ASSIGNED TASK: Pictures are to be left out. Return exactly the lines below from the one with "D5: schottky BAT85 (A GND, K +9V) -> none" up to and including the one with "D8: LED orange".

--- EXERCISE DATA ---

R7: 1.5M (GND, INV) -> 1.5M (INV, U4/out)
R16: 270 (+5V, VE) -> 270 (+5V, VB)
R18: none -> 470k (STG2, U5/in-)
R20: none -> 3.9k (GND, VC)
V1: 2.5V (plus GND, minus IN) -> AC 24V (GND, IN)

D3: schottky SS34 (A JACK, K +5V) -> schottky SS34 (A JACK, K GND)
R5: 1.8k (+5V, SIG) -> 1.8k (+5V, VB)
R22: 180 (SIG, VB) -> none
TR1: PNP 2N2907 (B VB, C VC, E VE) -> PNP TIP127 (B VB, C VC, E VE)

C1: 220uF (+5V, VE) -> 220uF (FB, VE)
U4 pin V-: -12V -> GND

---
--- EXERCISE DATA ---

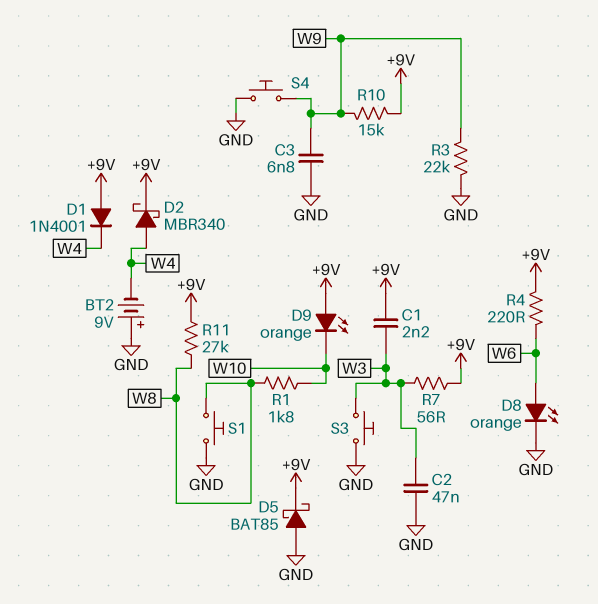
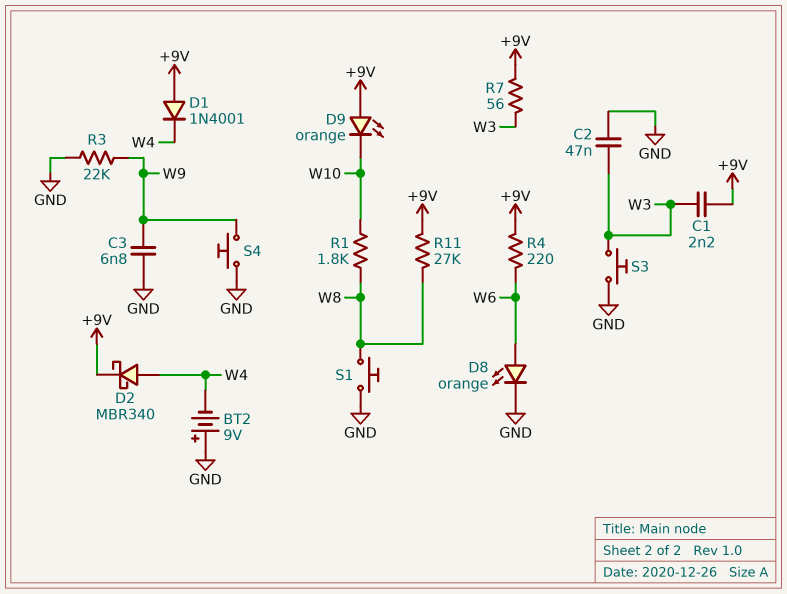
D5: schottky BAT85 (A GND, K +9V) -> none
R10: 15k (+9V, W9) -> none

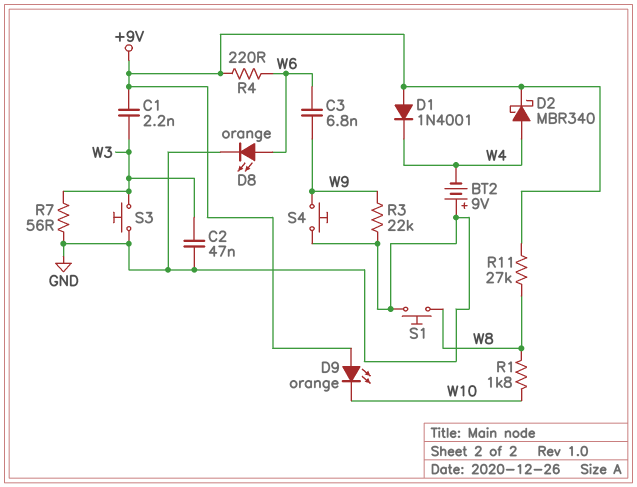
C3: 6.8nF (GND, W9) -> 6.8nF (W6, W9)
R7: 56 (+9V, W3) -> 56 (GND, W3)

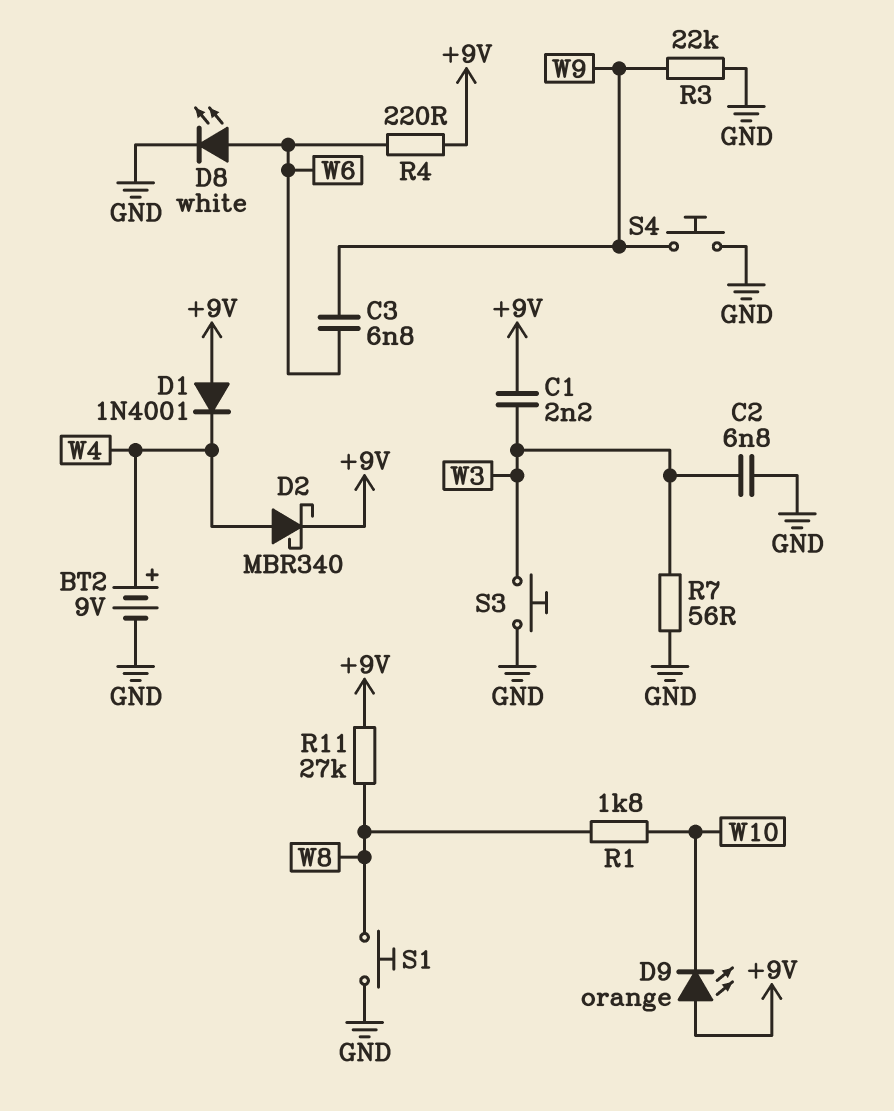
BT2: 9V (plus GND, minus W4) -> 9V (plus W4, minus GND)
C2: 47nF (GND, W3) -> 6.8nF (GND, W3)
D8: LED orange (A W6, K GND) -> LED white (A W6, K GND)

---

EXERCISE SOLUTION:
D5: schottky BAT85 (A GND, K +9V) -> none
R10: 15k (+9V, W9) -> none

C3: 6.8nF (GND, W9) -> 6.8nF (W6, W9)
R7: 56 (+9V, W3) -> 56 (GND, W3)

BT2: 9V (plus GND, minus W4) -> 9V (plus W4, minus GND)
C2: 47nF (GND, W3) -> 6.8nF (GND, W3)
D8: LED orange (A W6, K GND) -> LED white (A W6, K GND)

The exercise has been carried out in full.